The data section start
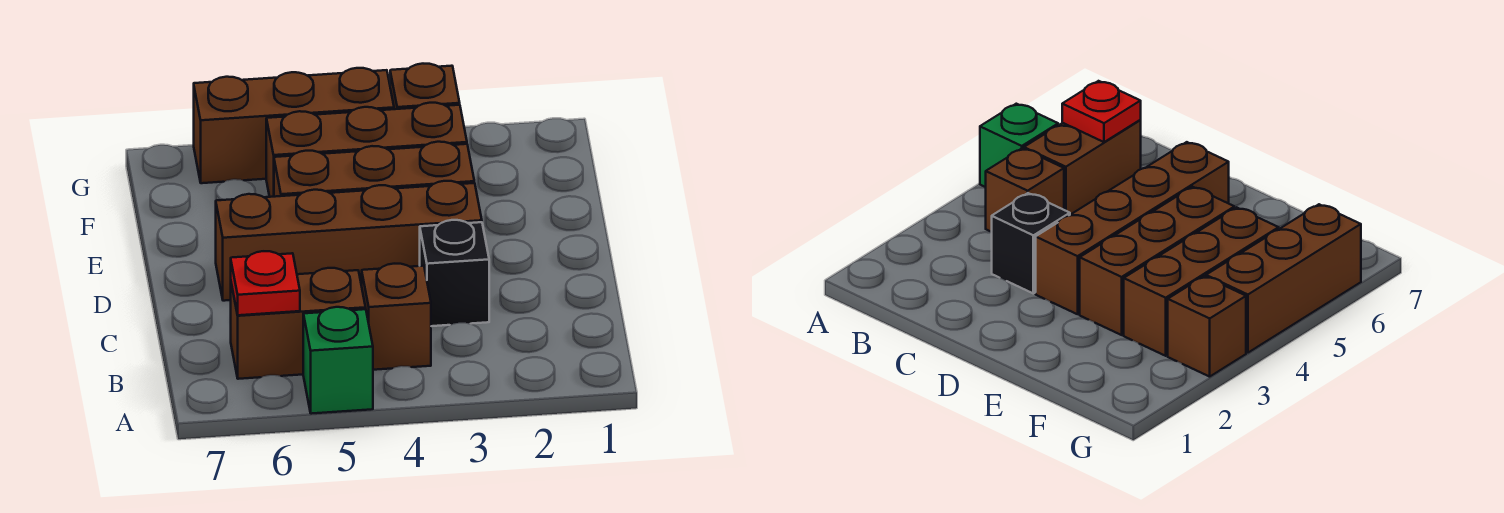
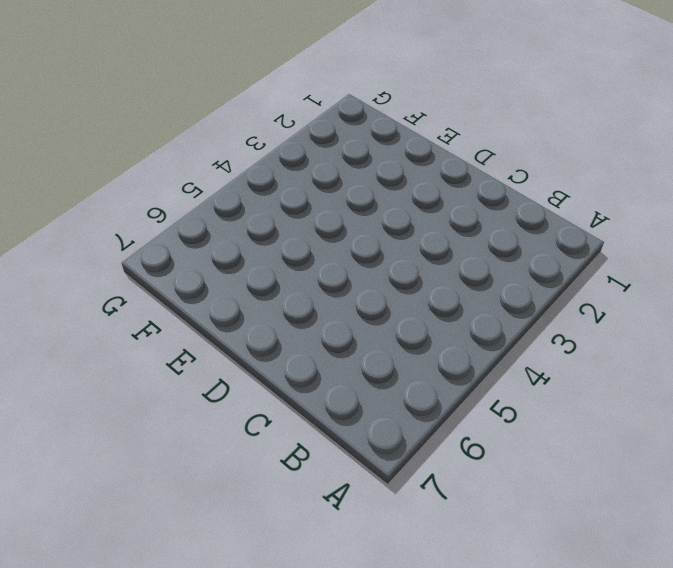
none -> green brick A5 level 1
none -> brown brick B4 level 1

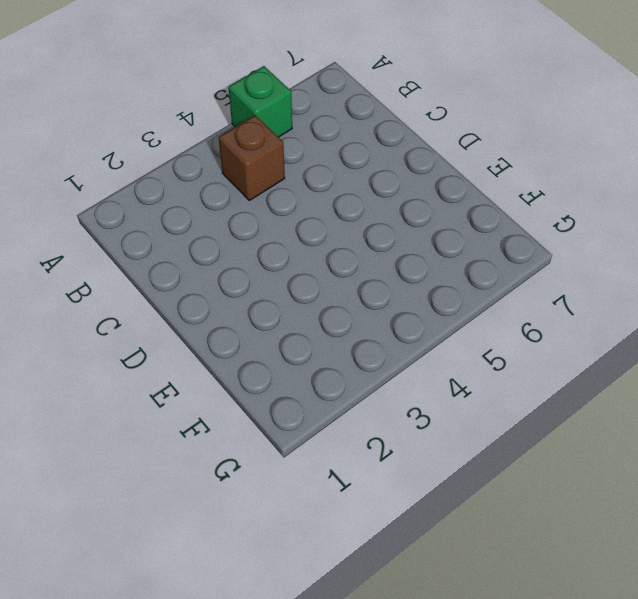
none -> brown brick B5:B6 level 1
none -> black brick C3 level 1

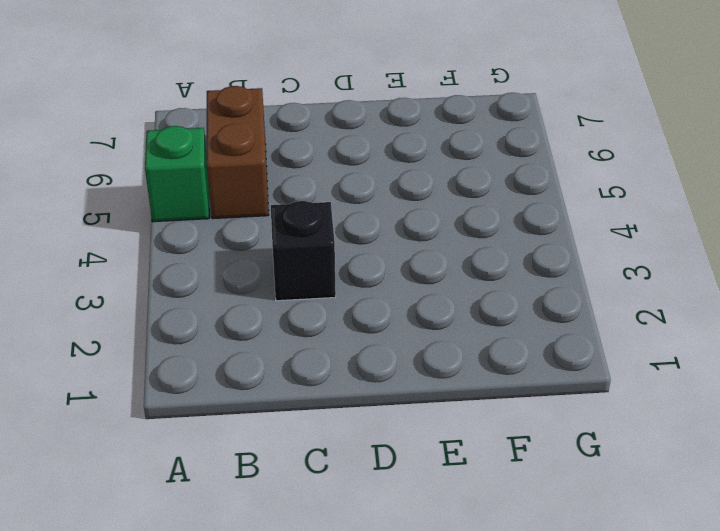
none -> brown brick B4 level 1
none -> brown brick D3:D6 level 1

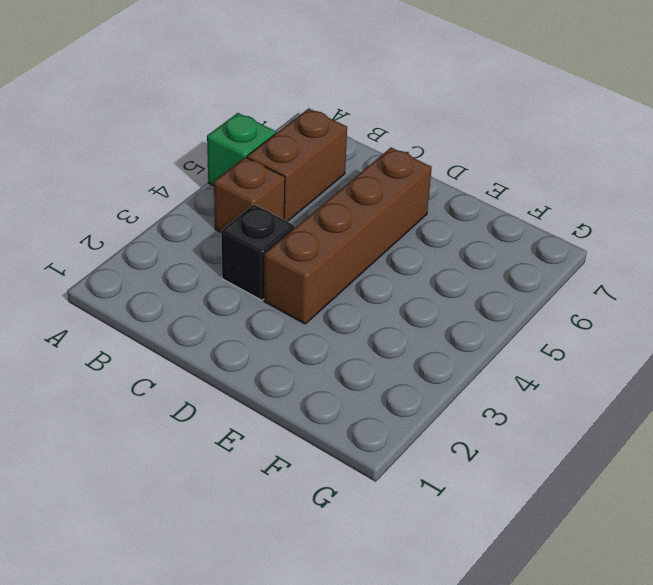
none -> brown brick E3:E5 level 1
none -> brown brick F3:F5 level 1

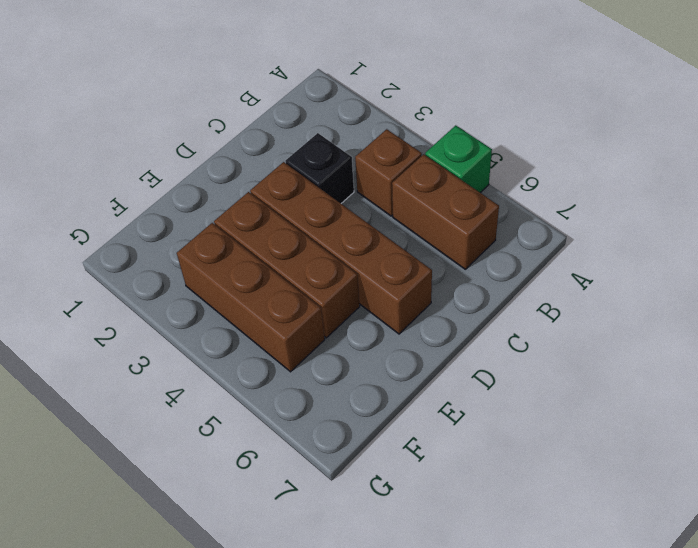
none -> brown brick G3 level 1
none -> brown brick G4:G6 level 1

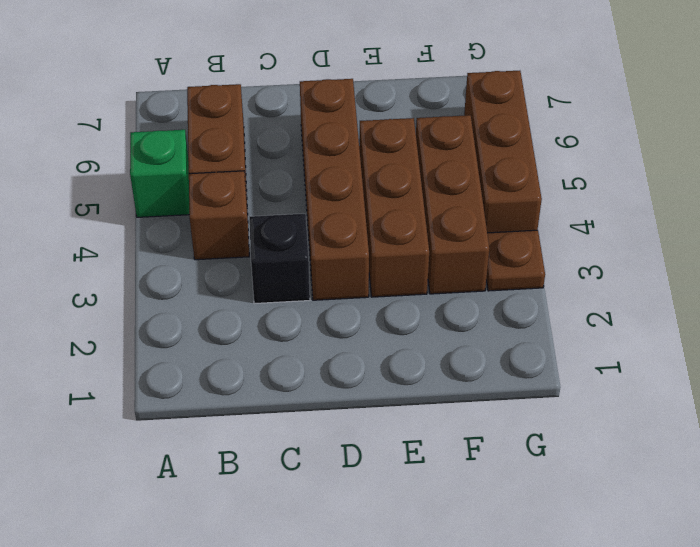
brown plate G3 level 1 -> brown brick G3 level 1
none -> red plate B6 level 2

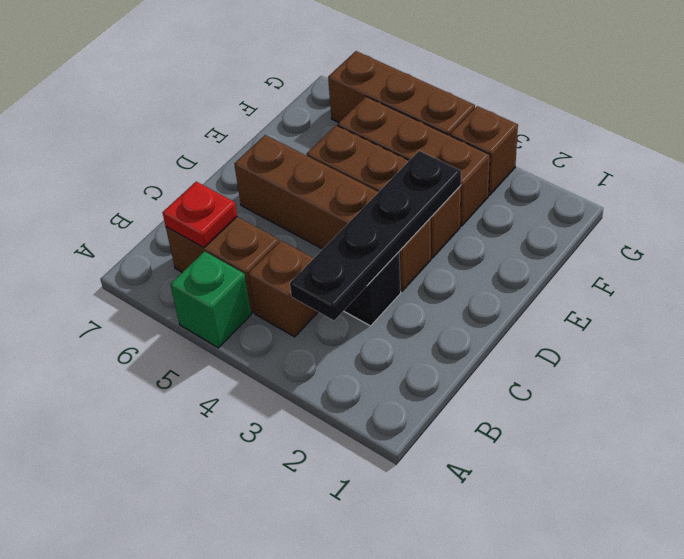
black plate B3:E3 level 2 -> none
The data section end
▶ **Problem to solve**:
Read through the listing and copy each line in which the word "brick" occurs.

▶ **Solution for this exercise**:
none -> green brick A5 level 1
none -> brown brick B4 level 1
none -> brown brick B5:B6 level 1
none -> black brick C3 level 1
none -> brown brick B4 level 1
none -> brown brick D3:D6 level 1
none -> brown brick E3:E5 level 1
none -> brown brick F3:F5 level 1
none -> brown brick G3 level 1
none -> brown brick G4:G6 level 1
brown plate G3 level 1 -> brown brick G3 level 1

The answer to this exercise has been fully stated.